▶ _What you have to do_
Would you write out each line of the material below exactly, skipping every picture?

[Opening Dataset extract section]

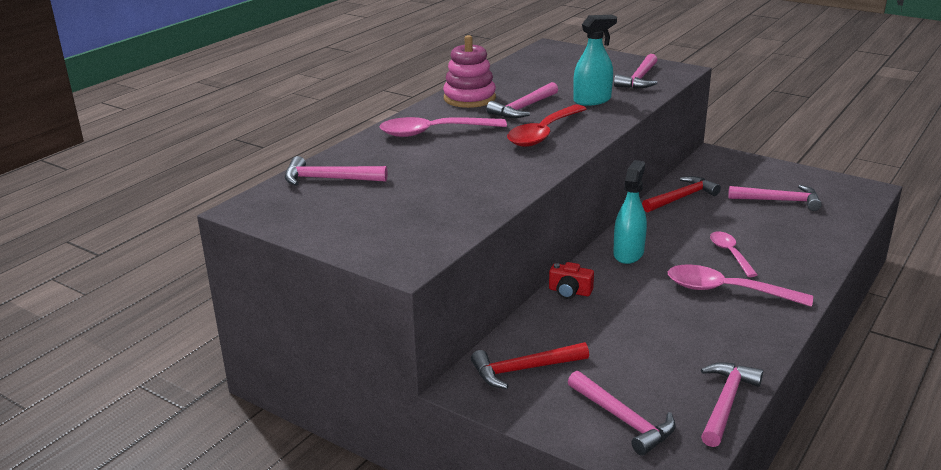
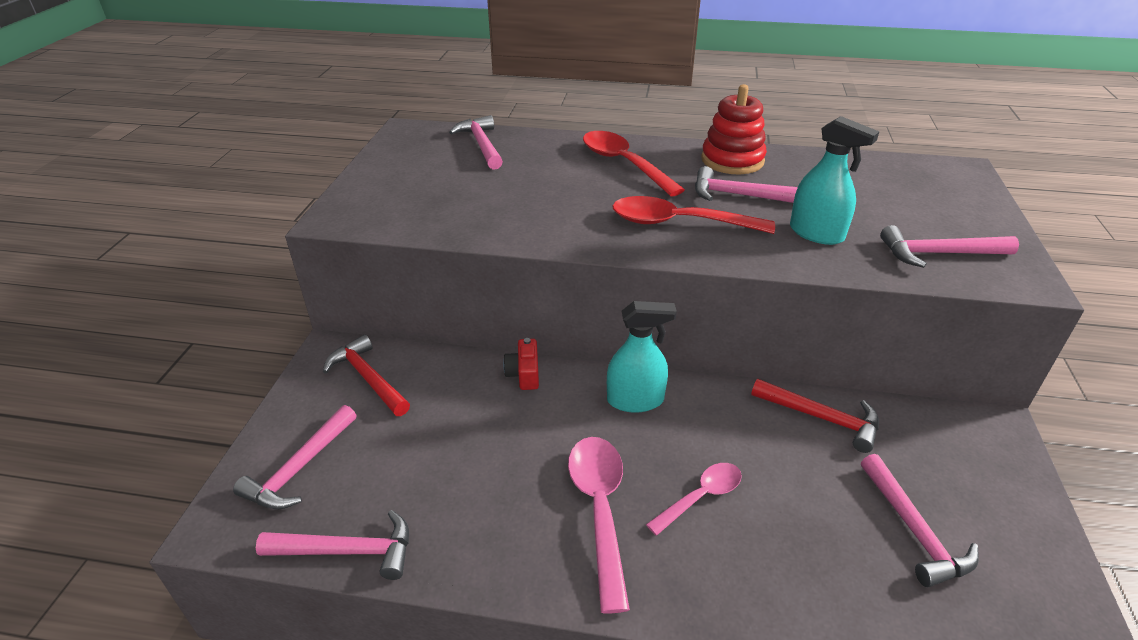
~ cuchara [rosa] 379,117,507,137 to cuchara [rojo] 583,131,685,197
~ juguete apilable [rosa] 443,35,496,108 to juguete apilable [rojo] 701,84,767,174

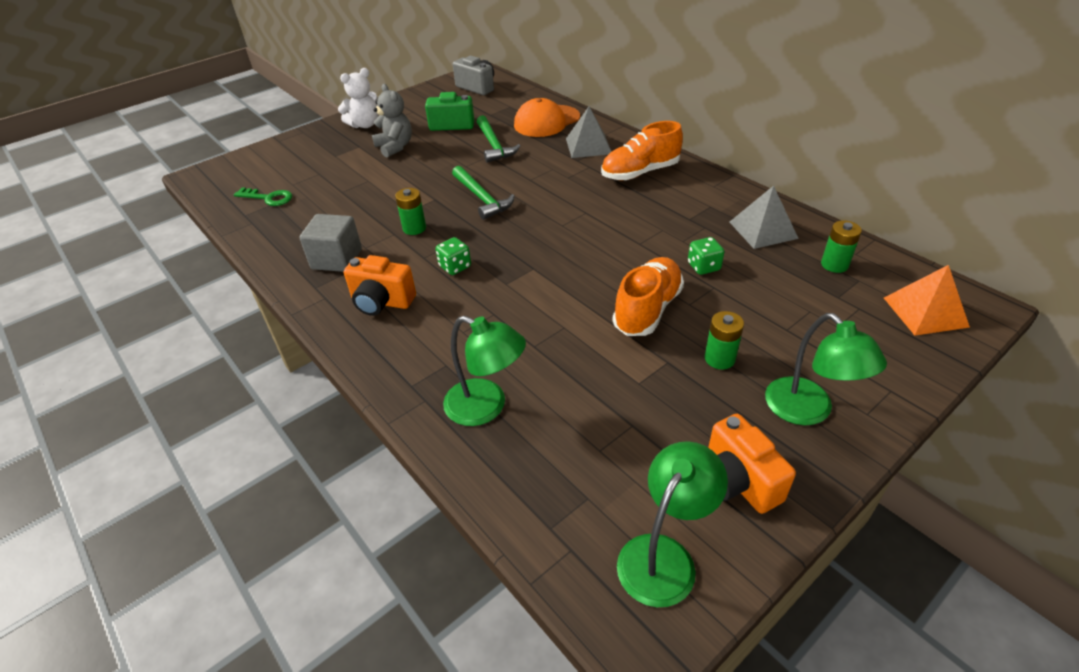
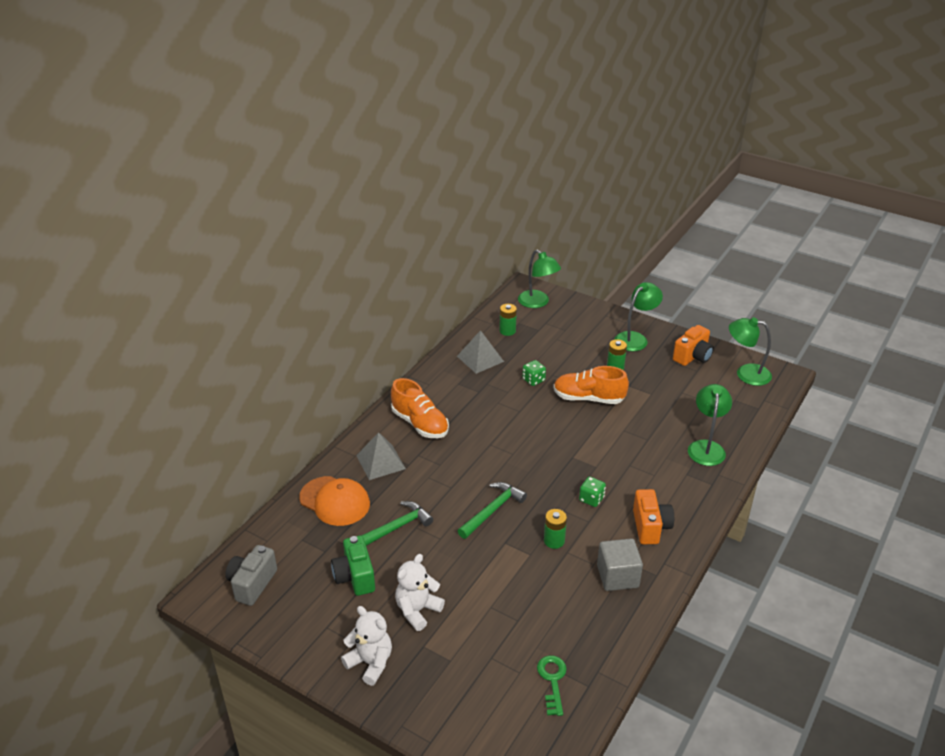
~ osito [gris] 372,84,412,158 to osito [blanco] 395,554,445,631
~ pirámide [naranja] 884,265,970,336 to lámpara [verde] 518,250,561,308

[Closing Dataset extract section]

▶ _Output of the exercise_
~ cuchara [rosa] 379,117,507,137 to cuchara [rojo] 583,131,685,197
~ juguete apilable [rosa] 443,35,496,108 to juguete apilable [rojo] 701,84,767,174

~ osito [gris] 372,84,412,158 to osito [blanco] 395,554,445,631
~ pirámide [naranja] 884,265,970,336 to lámpara [verde] 518,250,561,308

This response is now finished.